- _Assignment_: The data should be restated word for word, in full.

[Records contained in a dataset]
────────────────
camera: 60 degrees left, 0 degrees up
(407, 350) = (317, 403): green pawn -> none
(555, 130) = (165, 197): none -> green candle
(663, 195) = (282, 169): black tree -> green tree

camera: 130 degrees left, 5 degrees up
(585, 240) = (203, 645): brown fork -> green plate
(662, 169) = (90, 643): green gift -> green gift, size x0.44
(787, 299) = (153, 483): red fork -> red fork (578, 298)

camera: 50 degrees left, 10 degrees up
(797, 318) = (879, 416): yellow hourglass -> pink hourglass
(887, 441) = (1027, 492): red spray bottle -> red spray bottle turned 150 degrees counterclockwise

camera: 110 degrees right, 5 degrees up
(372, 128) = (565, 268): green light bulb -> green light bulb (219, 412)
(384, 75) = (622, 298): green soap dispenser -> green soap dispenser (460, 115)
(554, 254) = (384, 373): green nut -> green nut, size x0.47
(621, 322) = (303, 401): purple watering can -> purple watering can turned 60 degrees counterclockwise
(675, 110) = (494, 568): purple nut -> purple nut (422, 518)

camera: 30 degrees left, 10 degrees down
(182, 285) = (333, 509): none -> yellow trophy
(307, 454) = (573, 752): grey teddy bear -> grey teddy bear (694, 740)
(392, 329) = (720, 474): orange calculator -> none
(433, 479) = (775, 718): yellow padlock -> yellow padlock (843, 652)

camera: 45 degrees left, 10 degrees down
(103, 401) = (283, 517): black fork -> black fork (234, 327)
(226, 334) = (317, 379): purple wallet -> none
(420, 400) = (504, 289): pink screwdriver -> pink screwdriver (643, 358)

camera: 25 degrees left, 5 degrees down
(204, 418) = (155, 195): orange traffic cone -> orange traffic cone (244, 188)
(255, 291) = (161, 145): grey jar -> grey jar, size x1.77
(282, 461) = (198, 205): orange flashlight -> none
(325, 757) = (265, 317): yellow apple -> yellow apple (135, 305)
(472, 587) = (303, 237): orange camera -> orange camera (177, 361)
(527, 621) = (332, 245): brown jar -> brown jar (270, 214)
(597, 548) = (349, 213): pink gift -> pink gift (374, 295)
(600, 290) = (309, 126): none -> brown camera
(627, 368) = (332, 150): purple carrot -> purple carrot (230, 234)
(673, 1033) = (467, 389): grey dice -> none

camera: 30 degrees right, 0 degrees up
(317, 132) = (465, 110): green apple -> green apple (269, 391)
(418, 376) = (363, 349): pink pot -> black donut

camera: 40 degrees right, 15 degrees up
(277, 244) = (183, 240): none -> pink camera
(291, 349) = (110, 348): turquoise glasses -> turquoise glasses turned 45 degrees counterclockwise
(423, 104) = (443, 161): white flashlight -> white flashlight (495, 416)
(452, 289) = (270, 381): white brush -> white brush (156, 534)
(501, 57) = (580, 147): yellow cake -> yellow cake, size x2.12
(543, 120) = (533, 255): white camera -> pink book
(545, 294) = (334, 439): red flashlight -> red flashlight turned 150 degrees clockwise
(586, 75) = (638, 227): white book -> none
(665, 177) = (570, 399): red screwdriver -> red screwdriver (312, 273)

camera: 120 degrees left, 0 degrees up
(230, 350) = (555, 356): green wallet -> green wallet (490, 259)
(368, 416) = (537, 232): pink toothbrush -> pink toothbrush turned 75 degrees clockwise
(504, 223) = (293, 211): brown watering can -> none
────────────────
- _Result of the task_:
camera: 60 degrees left, 0 degrees up
(407, 350) = (317, 403): green pawn -> none
(555, 130) = (165, 197): none -> green candle
(663, 195) = (282, 169): black tree -> green tree

camera: 130 degrees left, 5 degrees up
(585, 240) = (203, 645): brown fork -> green plate
(662, 169) = (90, 643): green gift -> green gift, size x0.44
(787, 299) = (153, 483): red fork -> red fork (578, 298)

camera: 50 degrees left, 10 degrees up
(797, 318) = (879, 416): yellow hourglass -> pink hourglass
(887, 441) = (1027, 492): red spray bottle -> red spray bottle turned 150 degrees counterclockwise

camera: 110 degrees right, 5 degrees up
(372, 128) = (565, 268): green light bulb -> green light bulb (219, 412)
(384, 75) = (622, 298): green soap dispenser -> green soap dispenser (460, 115)
(554, 254) = (384, 373): green nut -> green nut, size x0.47
(621, 322) = (303, 401): purple watering can -> purple watering can turned 60 degrees counterclockwise
(675, 110) = (494, 568): purple nut -> purple nut (422, 518)

camera: 30 degrees left, 10 degrees down
(182, 285) = (333, 509): none -> yellow trophy
(307, 454) = (573, 752): grey teddy bear -> grey teddy bear (694, 740)
(392, 329) = (720, 474): orange calculator -> none
(433, 479) = (775, 718): yellow padlock -> yellow padlock (843, 652)

camera: 45 degrees left, 10 degrees down
(103, 401) = (283, 517): black fork -> black fork (234, 327)
(226, 334) = (317, 379): purple wallet -> none
(420, 400) = (504, 289): pink screwdriver -> pink screwdriver (643, 358)

camera: 25 degrees left, 5 degrees down
(204, 418) = (155, 195): orange traffic cone -> orange traffic cone (244, 188)
(255, 291) = (161, 145): grey jar -> grey jar, size x1.77
(282, 461) = (198, 205): orange flashlight -> none
(325, 757) = (265, 317): yellow apple -> yellow apple (135, 305)
(472, 587) = (303, 237): orange camera -> orange camera (177, 361)
(527, 621) = (332, 245): brown jar -> brown jar (270, 214)
(597, 548) = (349, 213): pink gift -> pink gift (374, 295)
(600, 290) = (309, 126): none -> brown camera
(627, 368) = (332, 150): purple carrot -> purple carrot (230, 234)
(673, 1033) = (467, 389): grey dice -> none

camera: 30 degrees right, 0 degrees up
(317, 132) = (465, 110): green apple -> green apple (269, 391)
(418, 376) = (363, 349): pink pot -> black donut

camera: 40 degrees right, 15 degrees up
(277, 244) = (183, 240): none -> pink camera
(291, 349) = (110, 348): turquoise glasses -> turquoise glasses turned 45 degrees counterclockwise
(423, 104) = (443, 161): white flashlight -> white flashlight (495, 416)
(452, 289) = (270, 381): white brush -> white brush (156, 534)
(501, 57) = (580, 147): yellow cake -> yellow cake, size x2.12
(543, 120) = (533, 255): white camera -> pink book
(545, 294) = (334, 439): red flashlight -> red flashlight turned 150 degrees clockwise
(586, 75) = (638, 227): white book -> none
(665, 177) = (570, 399): red screwdriver -> red screwdriver (312, 273)

camera: 120 degrees left, 0 degrees up
(230, 350) = (555, 356): green wallet -> green wallet (490, 259)
(368, 416) = (537, 232): pink toothbrush -> pink toothbrush turned 75 degrees clockwise
(504, 223) = (293, 211): brown watering can -> none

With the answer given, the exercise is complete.